§ **Directions for this task**:
Taking the listing below, restate word for word each line from the line with "white brick D8:D9" to the line with "none -> yellow brick D1:D2 level 2", ends included, and stop there.

§ **Records to process**:
++++++

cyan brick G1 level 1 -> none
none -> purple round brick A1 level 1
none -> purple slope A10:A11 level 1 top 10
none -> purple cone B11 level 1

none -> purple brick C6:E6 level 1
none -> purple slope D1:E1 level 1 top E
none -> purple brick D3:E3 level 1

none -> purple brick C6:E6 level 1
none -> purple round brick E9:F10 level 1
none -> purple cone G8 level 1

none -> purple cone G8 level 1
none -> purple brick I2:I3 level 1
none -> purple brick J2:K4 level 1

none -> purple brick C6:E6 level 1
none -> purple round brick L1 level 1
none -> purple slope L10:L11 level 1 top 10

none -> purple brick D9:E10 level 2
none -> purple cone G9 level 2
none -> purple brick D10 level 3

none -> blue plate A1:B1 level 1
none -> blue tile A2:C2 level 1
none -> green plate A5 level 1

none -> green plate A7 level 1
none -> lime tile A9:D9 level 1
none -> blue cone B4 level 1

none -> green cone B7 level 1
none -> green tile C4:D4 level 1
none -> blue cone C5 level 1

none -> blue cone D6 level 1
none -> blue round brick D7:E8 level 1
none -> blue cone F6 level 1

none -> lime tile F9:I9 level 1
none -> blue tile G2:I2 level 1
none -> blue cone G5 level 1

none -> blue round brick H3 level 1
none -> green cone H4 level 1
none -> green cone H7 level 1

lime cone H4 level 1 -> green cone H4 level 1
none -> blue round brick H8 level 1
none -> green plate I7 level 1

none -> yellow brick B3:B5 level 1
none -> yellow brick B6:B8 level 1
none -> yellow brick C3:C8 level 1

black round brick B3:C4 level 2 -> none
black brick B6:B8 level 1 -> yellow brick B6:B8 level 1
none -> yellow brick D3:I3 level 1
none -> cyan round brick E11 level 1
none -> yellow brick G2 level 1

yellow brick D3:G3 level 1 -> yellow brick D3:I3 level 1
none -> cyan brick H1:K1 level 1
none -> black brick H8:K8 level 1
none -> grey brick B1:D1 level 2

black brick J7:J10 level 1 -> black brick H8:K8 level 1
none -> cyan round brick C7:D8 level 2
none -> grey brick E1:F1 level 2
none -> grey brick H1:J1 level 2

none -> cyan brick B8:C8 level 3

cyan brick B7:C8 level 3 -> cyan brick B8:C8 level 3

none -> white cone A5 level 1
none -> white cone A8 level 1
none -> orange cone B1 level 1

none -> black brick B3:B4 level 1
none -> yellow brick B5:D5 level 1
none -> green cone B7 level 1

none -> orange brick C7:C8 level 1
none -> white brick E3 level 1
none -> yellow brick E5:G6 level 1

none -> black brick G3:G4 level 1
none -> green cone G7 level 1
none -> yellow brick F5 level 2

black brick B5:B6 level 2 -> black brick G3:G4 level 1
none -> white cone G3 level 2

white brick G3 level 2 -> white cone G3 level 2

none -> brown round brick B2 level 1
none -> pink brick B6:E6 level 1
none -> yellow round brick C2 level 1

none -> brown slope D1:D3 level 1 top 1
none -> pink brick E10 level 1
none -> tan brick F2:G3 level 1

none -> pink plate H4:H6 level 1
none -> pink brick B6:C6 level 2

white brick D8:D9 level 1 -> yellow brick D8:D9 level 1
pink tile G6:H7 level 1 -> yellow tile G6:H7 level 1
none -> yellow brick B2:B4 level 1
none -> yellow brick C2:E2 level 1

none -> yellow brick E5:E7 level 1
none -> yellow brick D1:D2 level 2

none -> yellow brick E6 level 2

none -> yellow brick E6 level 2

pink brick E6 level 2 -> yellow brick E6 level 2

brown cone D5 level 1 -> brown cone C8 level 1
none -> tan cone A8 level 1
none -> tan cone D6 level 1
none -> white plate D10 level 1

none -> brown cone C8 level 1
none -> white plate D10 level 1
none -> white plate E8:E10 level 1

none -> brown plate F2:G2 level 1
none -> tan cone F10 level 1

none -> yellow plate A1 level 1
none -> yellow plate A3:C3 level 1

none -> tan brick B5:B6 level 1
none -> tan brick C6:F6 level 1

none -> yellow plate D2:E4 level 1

++++++

§ **Exercise response**:
white brick D8:D9 level 1 -> yellow brick D8:D9 level 1
pink tile G6:H7 level 1 -> yellow tile G6:H7 level 1
none -> yellow brick B2:B4 level 1
none -> yellow brick C2:E2 level 1

none -> yellow brick E5:E7 level 1
none -> yellow brick D1:D2 level 2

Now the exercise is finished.